::: Data supplied :::

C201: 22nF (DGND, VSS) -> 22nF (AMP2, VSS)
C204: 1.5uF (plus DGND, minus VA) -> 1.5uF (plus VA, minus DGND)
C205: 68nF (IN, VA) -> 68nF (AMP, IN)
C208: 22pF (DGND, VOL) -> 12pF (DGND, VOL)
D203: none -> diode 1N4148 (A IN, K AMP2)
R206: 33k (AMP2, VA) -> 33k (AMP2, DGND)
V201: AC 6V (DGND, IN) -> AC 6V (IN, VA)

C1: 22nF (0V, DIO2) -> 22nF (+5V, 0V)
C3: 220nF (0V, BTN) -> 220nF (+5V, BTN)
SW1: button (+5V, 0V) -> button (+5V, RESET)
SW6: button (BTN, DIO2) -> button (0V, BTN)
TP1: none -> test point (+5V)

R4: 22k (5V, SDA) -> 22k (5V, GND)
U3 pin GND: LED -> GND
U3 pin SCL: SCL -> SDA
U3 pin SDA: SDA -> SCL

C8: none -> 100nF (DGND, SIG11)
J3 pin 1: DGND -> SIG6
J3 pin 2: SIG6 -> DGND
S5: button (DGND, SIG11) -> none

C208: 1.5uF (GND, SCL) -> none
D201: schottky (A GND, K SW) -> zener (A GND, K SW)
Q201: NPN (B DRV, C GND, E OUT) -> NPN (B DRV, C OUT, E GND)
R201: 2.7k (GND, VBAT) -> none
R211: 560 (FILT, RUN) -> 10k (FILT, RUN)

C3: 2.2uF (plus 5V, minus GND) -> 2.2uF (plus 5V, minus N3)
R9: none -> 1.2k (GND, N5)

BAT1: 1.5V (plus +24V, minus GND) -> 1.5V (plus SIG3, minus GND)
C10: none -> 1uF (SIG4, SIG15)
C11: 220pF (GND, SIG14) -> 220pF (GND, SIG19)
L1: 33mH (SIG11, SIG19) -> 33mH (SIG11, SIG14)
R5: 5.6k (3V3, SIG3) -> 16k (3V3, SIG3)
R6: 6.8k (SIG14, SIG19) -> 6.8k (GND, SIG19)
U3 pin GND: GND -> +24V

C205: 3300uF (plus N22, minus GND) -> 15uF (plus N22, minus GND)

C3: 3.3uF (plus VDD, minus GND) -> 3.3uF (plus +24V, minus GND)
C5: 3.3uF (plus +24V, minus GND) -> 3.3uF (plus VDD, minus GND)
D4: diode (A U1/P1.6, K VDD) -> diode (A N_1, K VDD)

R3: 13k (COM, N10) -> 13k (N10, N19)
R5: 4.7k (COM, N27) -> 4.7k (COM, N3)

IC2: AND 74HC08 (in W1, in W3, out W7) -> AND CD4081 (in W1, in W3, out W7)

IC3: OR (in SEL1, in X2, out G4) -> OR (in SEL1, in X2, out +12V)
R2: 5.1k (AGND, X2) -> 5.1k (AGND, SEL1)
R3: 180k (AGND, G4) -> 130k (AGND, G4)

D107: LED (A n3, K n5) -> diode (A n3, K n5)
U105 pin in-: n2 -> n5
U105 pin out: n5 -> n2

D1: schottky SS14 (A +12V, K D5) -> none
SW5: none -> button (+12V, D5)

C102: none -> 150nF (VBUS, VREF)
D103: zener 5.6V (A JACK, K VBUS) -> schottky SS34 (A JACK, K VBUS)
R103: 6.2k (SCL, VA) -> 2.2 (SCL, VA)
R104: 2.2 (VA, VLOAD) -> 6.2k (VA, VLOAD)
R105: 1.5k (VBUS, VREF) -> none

:::

Each record shown above must be reproduced exactly.

C201: 22nF (DGND, VSS) -> 22nF (AMP2, VSS)
C204: 1.5uF (plus DGND, minus VA) -> 1.5uF (plus VA, minus DGND)
C205: 68nF (IN, VA) -> 68nF (AMP, IN)
C208: 22pF (DGND, VOL) -> 12pF (DGND, VOL)
D203: none -> diode 1N4148 (A IN, K AMP2)
R206: 33k (AMP2, VA) -> 33k (AMP2, DGND)
V201: AC 6V (DGND, IN) -> AC 6V (IN, VA)

C1: 22nF (0V, DIO2) -> 22nF (+5V, 0V)
C3: 220nF (0V, BTN) -> 220nF (+5V, BTN)
SW1: button (+5V, 0V) -> button (+5V, RESET)
SW6: button (BTN, DIO2) -> button (0V, BTN)
TP1: none -> test point (+5V)

R4: 22k (5V, SDA) -> 22k (5V, GND)
U3 pin GND: LED -> GND
U3 pin SCL: SCL -> SDA
U3 pin SDA: SDA -> SCL

C8: none -> 100nF (DGND, SIG11)
J3 pin 1: DGND -> SIG6
J3 pin 2: SIG6 -> DGND
S5: button (DGND, SIG11) -> none

C208: 1.5uF (GND, SCL) -> none
D201: schottky (A GND, K SW) -> zener (A GND, K SW)
Q201: NPN (B DRV, C GND, E OUT) -> NPN (B DRV, C OUT, E GND)
R201: 2.7k (GND, VBAT) -> none
R211: 560 (FILT, RUN) -> 10k (FILT, RUN)

C3: 2.2uF (plus 5V, minus GND) -> 2.2uF (plus 5V, minus N3)
R9: none -> 1.2k (GND, N5)

BAT1: 1.5V (plus +24V, minus GND) -> 1.5V (plus SIG3, minus GND)
C10: none -> 1uF (SIG4, SIG15)
C11: 220pF (GND, SIG14) -> 220pF (GND, SIG19)
L1: 33mH (SIG11, SIG19) -> 33mH (SIG11, SIG14)
R5: 5.6k (3V3, SIG3) -> 16k (3V3, SIG3)
R6: 6.8k (SIG14, SIG19) -> 6.8k (GND, SIG19)
U3 pin GND: GND -> +24V

C205: 3300uF (plus N22, minus GND) -> 15uF (plus N22, minus GND)

C3: 3.3uF (plus VDD, minus GND) -> 3.3uF (plus +24V, minus GND)
C5: 3.3uF (plus +24V, minus GND) -> 3.3uF (plus VDD, minus GND)
D4: diode (A U1/P1.6, K VDD) -> diode (A N_1, K VDD)

R3: 13k (COM, N10) -> 13k (N10, N19)
R5: 4.7k (COM, N27) -> 4.7k (COM, N3)

IC2: AND 74HC08 (in W1, in W3, out W7) -> AND CD4081 (in W1, in W3, out W7)

IC3: OR (in SEL1, in X2, out G4) -> OR (in SEL1, in X2, out +12V)
R2: 5.1k (AGND, X2) -> 5.1k (AGND, SEL1)
R3: 180k (AGND, G4) -> 130k (AGND, G4)

D107: LED (A n3, K n5) -> diode (A n3, K n5)
U105 pin in-: n2 -> n5
U105 pin out: n5 -> n2

D1: schottky SS14 (A +12V, K D5) -> none
SW5: none -> button (+12V, D5)

C102: none -> 150nF (VBUS, VREF)
D103: zener 5.6V (A JACK, K VBUS) -> schottky SS34 (A JACK, K VBUS)
R103: 6.2k (SCL, VA) -> 2.2 (SCL, VA)
R104: 2.2 (VA, VLOAD) -> 6.2k (VA, VLOAD)
R105: 1.5k (VBUS, VREF) -> none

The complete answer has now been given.